Data extracts:

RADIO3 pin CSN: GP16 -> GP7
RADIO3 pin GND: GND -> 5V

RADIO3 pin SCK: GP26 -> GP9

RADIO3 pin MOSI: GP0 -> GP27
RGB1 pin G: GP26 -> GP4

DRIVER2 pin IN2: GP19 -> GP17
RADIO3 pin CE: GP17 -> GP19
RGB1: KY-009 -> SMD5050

...

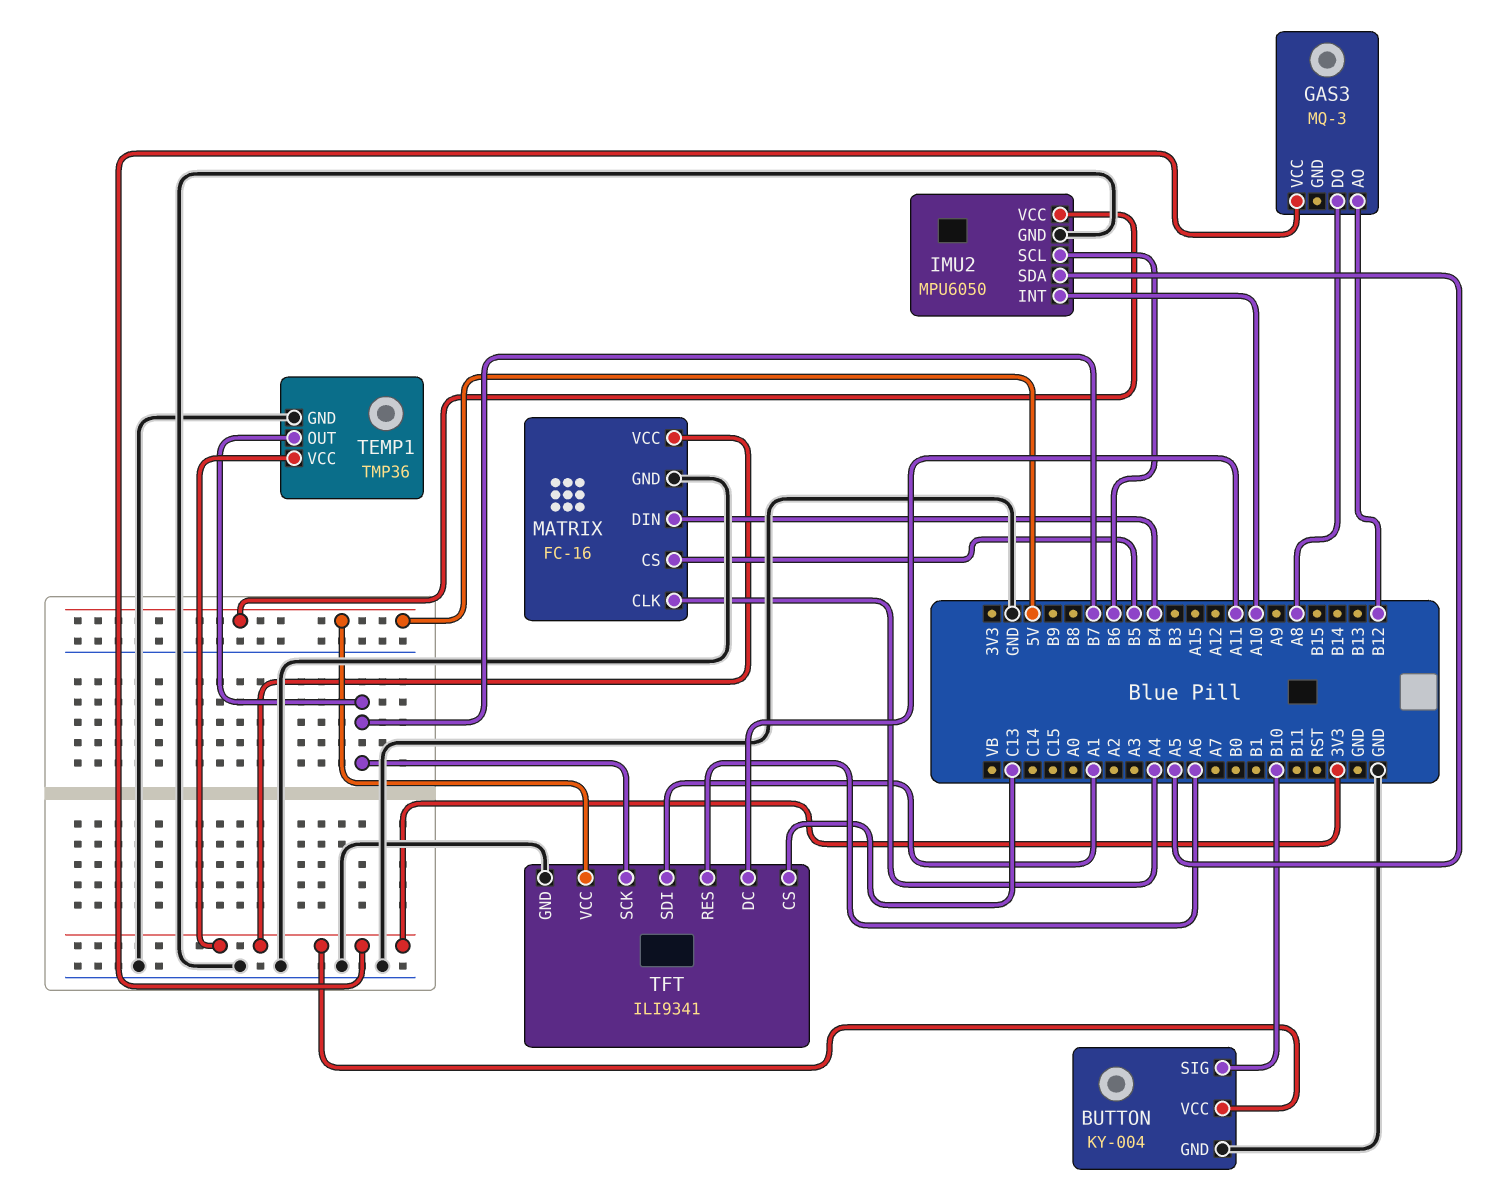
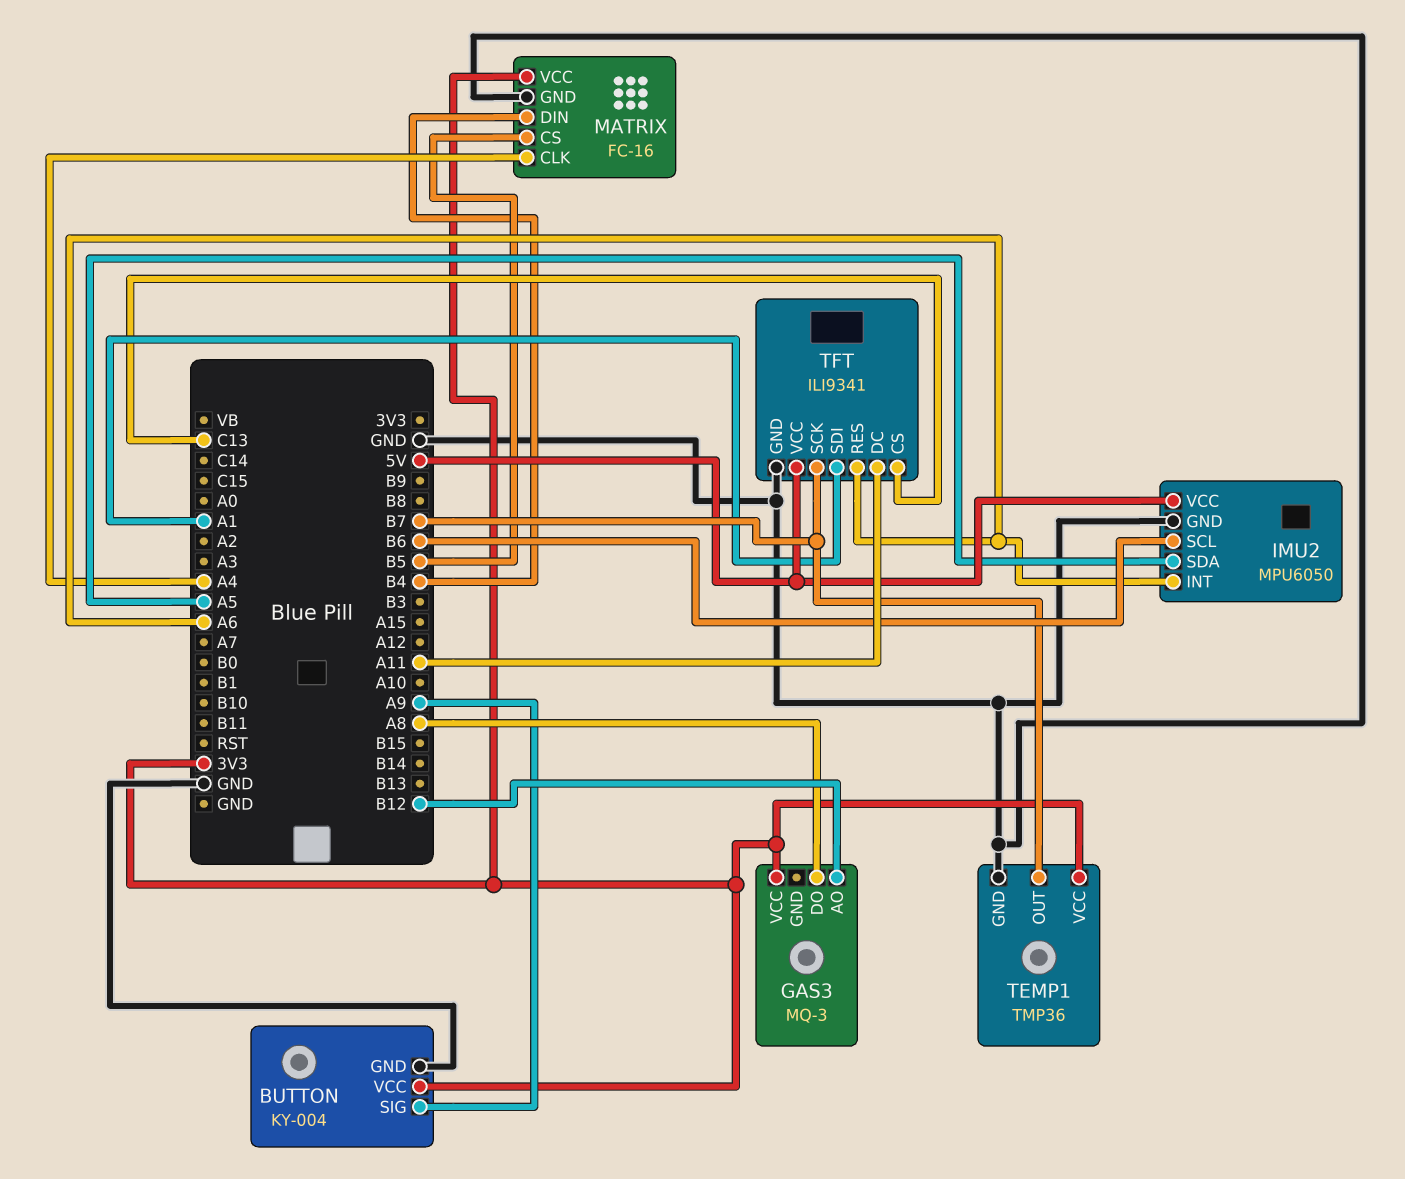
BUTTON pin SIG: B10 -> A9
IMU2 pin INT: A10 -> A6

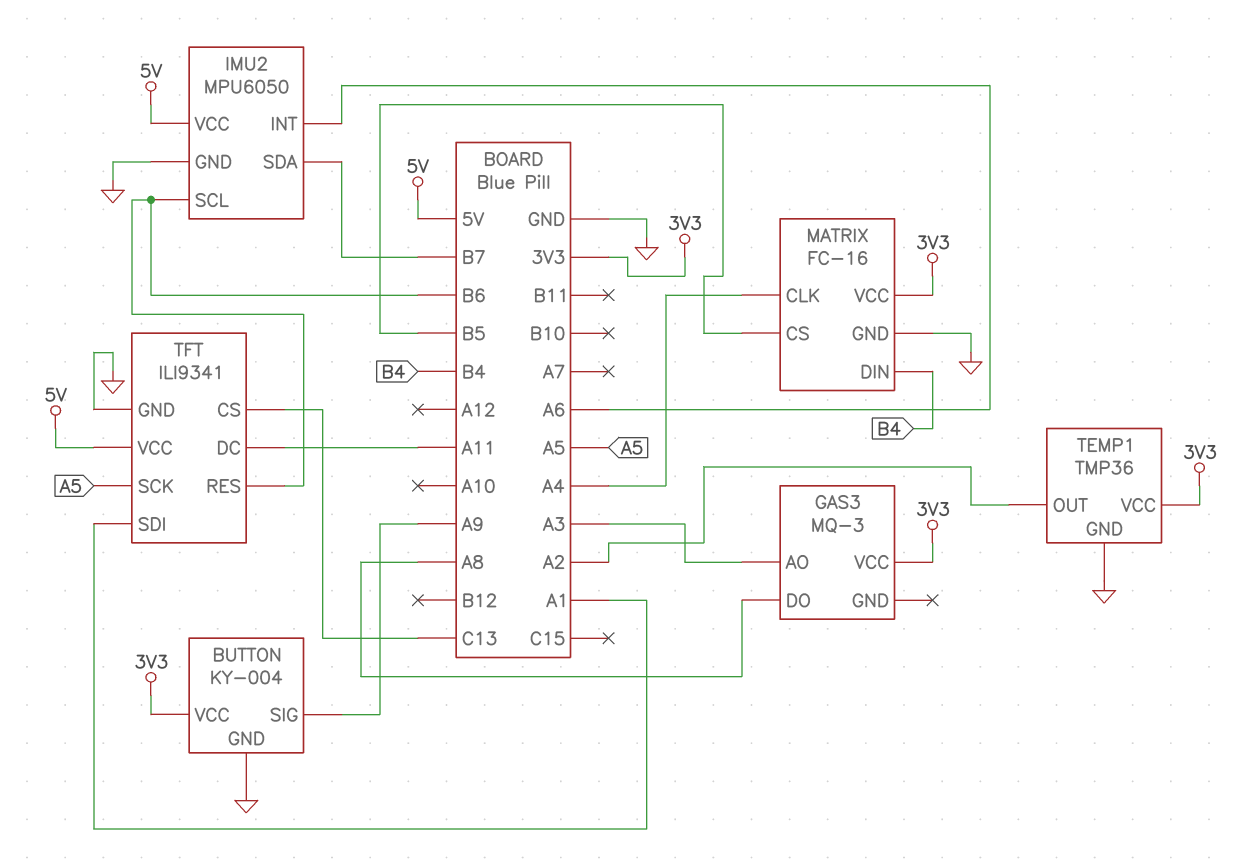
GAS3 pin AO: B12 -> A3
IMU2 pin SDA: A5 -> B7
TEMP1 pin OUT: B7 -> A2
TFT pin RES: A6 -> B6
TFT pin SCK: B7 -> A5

Description of the task: Of the entries listed above, reproduce only the lines starting at the line containing "RADIO3 pin CSN: GP16 -> GP7" and ending at the line containing "RGB1: KY-009 -> SMD5050". Include both, exactly as they stand.

Written solution:
RADIO3 pin CSN: GP16 -> GP7
RADIO3 pin GND: GND -> 5V

RADIO3 pin SCK: GP26 -> GP9

RADIO3 pin MOSI: GP0 -> GP27
RGB1 pin G: GP26 -> GP4

DRIVER2 pin IN2: GP19 -> GP17
RADIO3 pin CE: GP17 -> GP19
RGB1: KY-009 -> SMD5050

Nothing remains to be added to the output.